- [What needs to be done]: Exact transcription with no images: write out all of the entries below.

- [Raw data]:

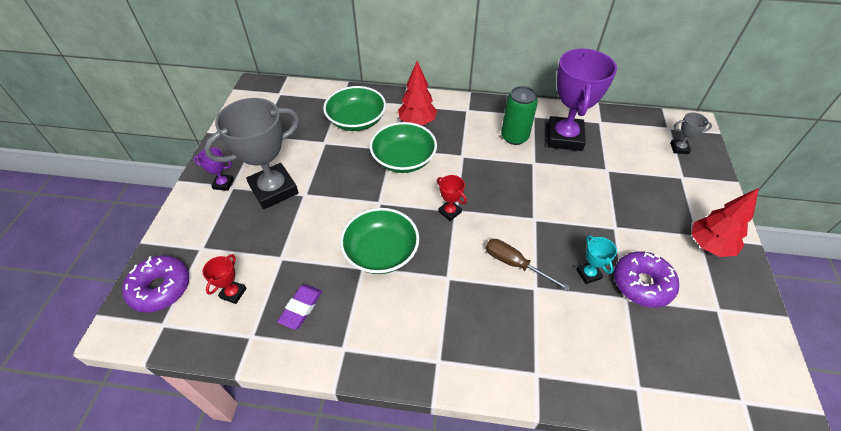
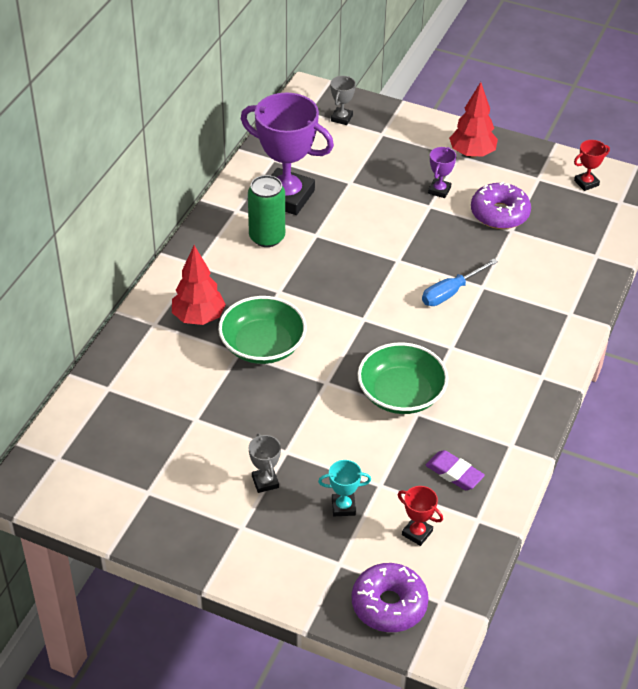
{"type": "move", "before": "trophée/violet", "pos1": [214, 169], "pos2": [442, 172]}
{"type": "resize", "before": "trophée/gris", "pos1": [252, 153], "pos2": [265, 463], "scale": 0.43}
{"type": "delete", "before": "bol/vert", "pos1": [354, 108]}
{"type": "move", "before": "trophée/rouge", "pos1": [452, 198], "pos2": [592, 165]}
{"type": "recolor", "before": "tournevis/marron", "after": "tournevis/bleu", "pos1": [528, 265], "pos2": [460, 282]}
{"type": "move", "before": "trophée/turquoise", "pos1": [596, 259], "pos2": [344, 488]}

- [Reply to the exercise]:
{"type": "move", "before": "trophée/violet", "pos1": [214, 169], "pos2": [442, 172]}
{"type": "resize", "before": "trophée/gris", "pos1": [252, 153], "pos2": [265, 463], "scale": 0.43}
{"type": "delete", "before": "bol/vert", "pos1": [354, 108]}
{"type": "move", "before": "trophée/rouge", "pos1": [452, 198], "pos2": [592, 165]}
{"type": "recolor", "before": "tournevis/marron", "after": "tournevis/bleu", "pos1": [528, 265], "pos2": [460, 282]}
{"type": "move", "before": "trophée/turquoise", "pos1": [596, 259], "pos2": [344, 488]}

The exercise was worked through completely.